=== Action item ===
Starting at the line that holds "(215, 334) = (161, 199): white" and stopping at the line that holds "(552, 241) = (390, 167): green car -> none", restate the records below word for word, with both of those lines included.

=== Listed records ===
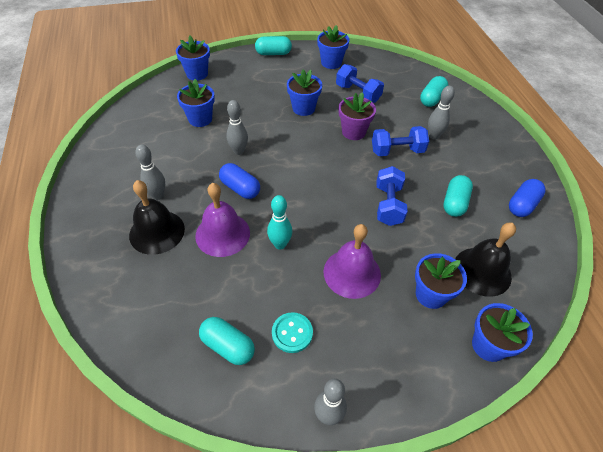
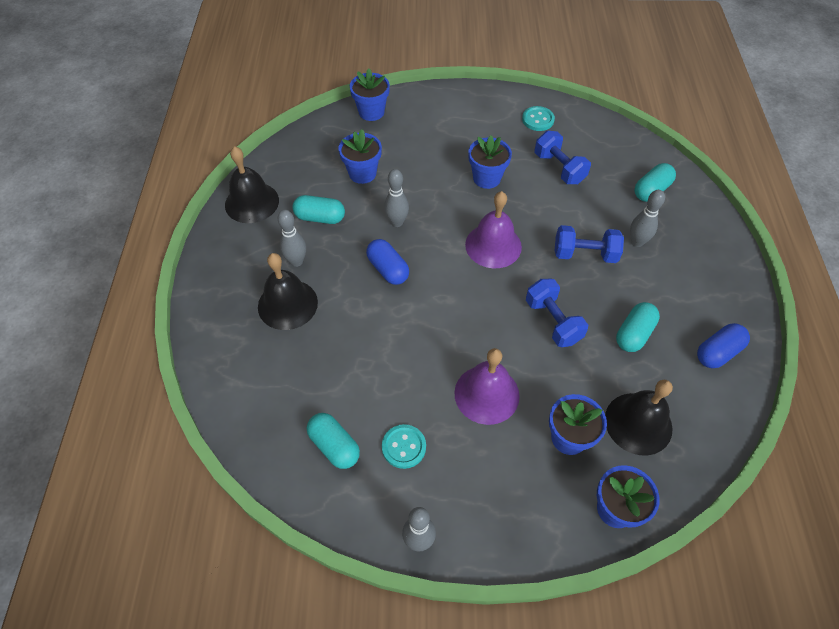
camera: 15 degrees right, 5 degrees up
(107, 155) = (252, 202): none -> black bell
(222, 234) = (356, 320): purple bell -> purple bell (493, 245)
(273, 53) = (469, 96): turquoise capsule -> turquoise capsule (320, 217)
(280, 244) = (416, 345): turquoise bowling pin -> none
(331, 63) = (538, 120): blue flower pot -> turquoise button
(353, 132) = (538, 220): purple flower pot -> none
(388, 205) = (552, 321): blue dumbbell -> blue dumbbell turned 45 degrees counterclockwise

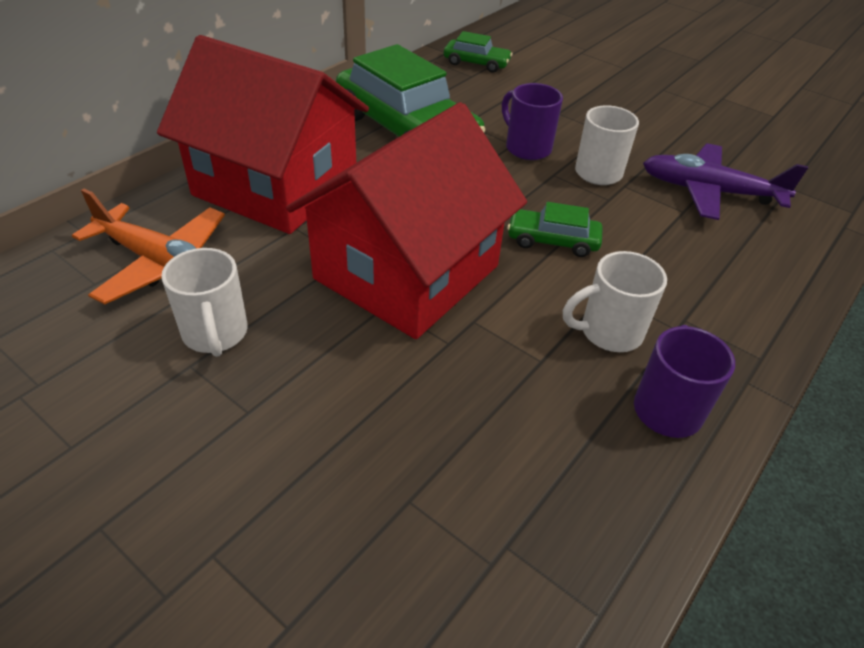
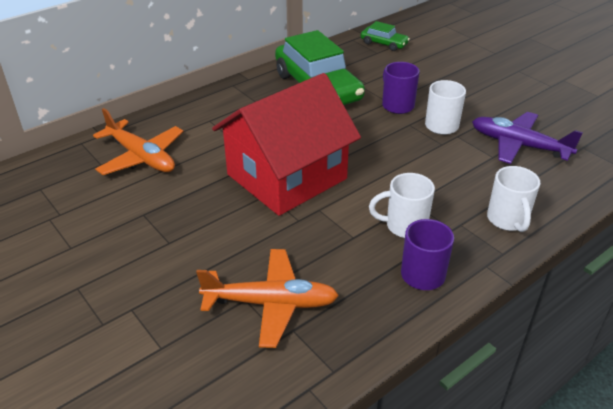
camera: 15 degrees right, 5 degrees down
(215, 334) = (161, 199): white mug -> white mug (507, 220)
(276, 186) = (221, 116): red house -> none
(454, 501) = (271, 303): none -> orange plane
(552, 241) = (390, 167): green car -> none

---

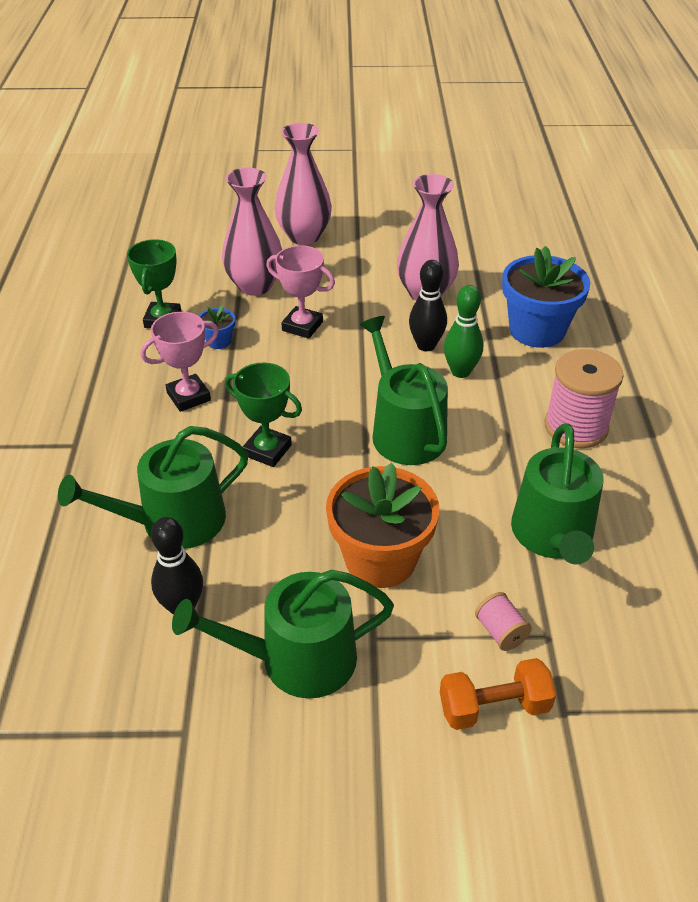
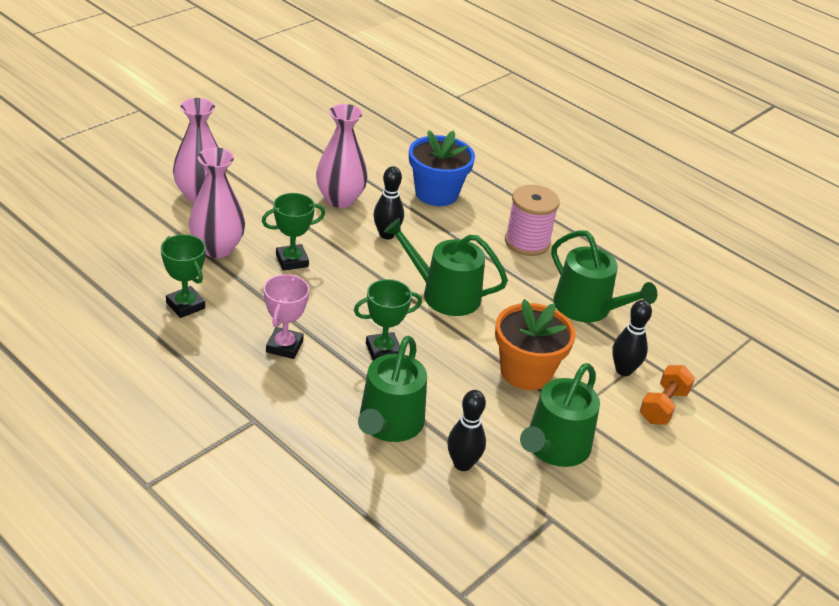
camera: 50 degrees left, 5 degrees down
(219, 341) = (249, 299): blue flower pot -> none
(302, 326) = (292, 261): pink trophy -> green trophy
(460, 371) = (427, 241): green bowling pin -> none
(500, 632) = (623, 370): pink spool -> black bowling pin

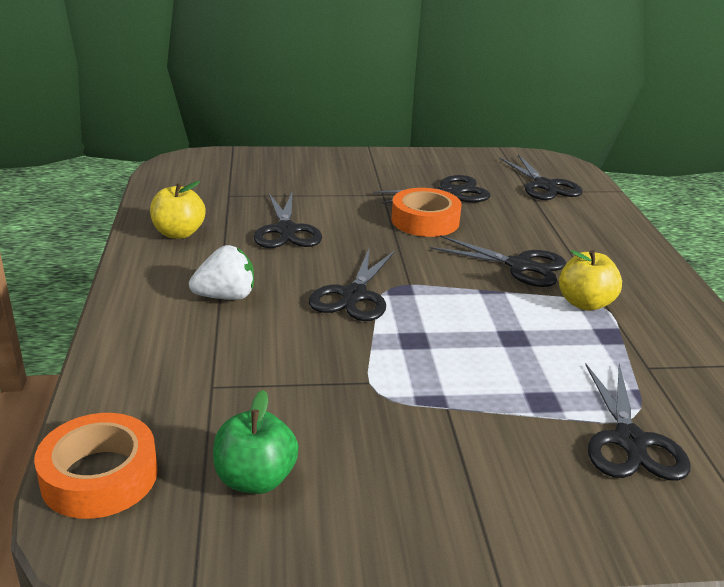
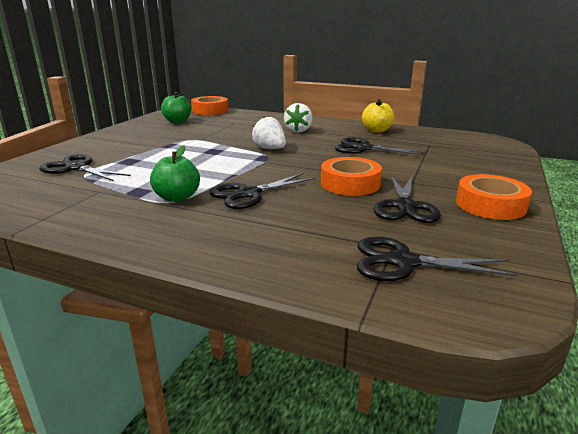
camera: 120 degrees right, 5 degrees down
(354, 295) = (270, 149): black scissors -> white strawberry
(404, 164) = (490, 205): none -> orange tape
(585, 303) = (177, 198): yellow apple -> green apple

=== Completed exercise ===
(215, 334) = (161, 199): white mug -> white mug (507, 220)
(276, 186) = (221, 116): red house -> none
(454, 501) = (271, 303): none -> orange plane
(552, 241) = (390, 167): green car -> none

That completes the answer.